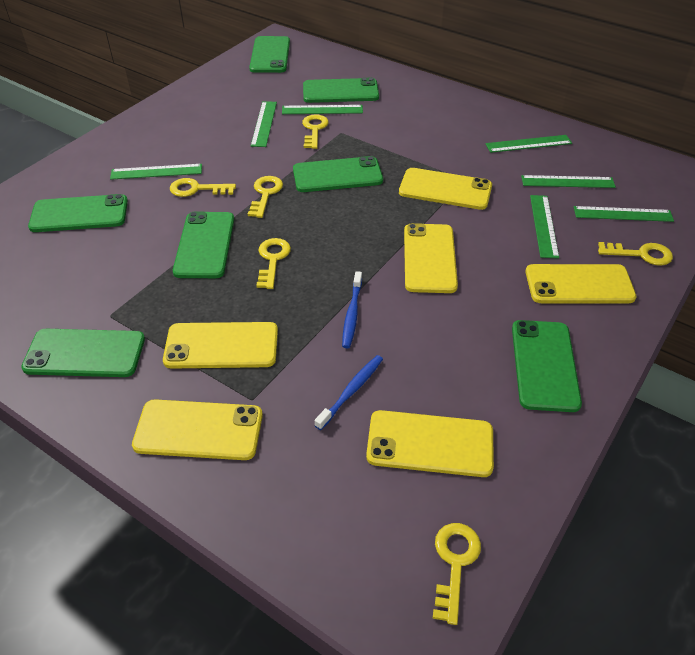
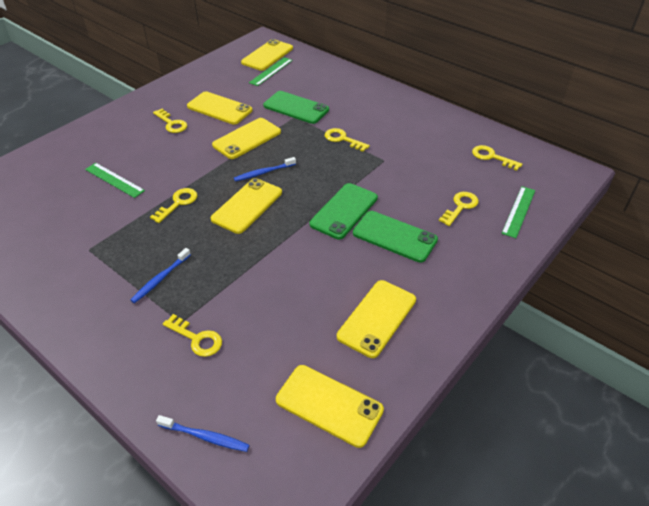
blue toothbrush: 2 -> 3
green phone: 7 -> 3
green ruler: 7 -> 3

■ **Problem description**
The expected output is the full material above, unaltered, with pictures removed.

■ **Solution for this task**
blue toothbrush: 2 -> 3
green phone: 7 -> 3
green ruler: 7 -> 3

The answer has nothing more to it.